### Exercise details:
Find every line of the listing below where "brown" appears, and copy it.

○ ○ ○ ○

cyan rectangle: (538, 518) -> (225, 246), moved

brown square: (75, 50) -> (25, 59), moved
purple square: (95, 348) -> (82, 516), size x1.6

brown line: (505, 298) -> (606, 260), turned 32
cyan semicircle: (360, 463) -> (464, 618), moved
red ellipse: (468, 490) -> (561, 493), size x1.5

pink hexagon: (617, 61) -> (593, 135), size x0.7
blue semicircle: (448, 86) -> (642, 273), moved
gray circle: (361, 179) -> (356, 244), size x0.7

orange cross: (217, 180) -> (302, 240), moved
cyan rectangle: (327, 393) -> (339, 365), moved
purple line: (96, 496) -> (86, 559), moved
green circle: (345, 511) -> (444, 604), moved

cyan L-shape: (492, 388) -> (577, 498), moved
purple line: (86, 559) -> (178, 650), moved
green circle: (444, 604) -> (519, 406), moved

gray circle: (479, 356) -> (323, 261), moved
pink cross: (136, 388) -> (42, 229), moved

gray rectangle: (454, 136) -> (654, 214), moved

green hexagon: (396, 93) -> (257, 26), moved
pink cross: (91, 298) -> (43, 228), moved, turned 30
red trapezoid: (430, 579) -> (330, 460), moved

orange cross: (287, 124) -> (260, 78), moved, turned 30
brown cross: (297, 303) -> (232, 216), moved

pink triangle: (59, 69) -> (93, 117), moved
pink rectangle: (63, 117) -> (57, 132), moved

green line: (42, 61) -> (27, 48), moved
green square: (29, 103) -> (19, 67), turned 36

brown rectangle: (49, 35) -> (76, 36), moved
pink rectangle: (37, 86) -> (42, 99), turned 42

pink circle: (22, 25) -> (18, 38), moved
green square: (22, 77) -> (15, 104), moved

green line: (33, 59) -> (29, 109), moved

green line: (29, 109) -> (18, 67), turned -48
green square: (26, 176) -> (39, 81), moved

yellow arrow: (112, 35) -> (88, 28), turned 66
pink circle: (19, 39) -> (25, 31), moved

○ ○ ○ ○

### Task answer:
brown square: (75, 50) -> (25, 59), moved
brown line: (505, 298) -> (606, 260), turned 32
brown cross: (297, 303) -> (232, 216), moved
brown rectangle: (49, 35) -> (76, 36), moved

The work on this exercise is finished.